- _Task_
Throughout the listing that follows, find each line with the word "shelving" and copy it.

Content starts

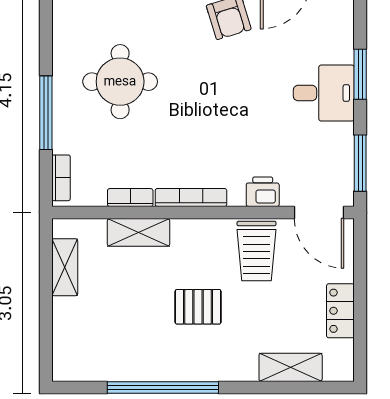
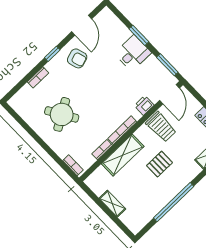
round table: (120, 82) -> (62, 114), turned -31
window: (46, 113) -> (47, 149), removed
door: (319, 213) -> (169, 94), hinge flipped
shelving: (139, 232) -> (123, 155), width x1.50, depth x1.33
shelving: (65, 267) -> (112, 204), moved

Content ends

- _Answer_
shelving: (139, 232) -> (123, 155), width x1.50, depth x1.33
shelving: (65, 267) -> (112, 204), moved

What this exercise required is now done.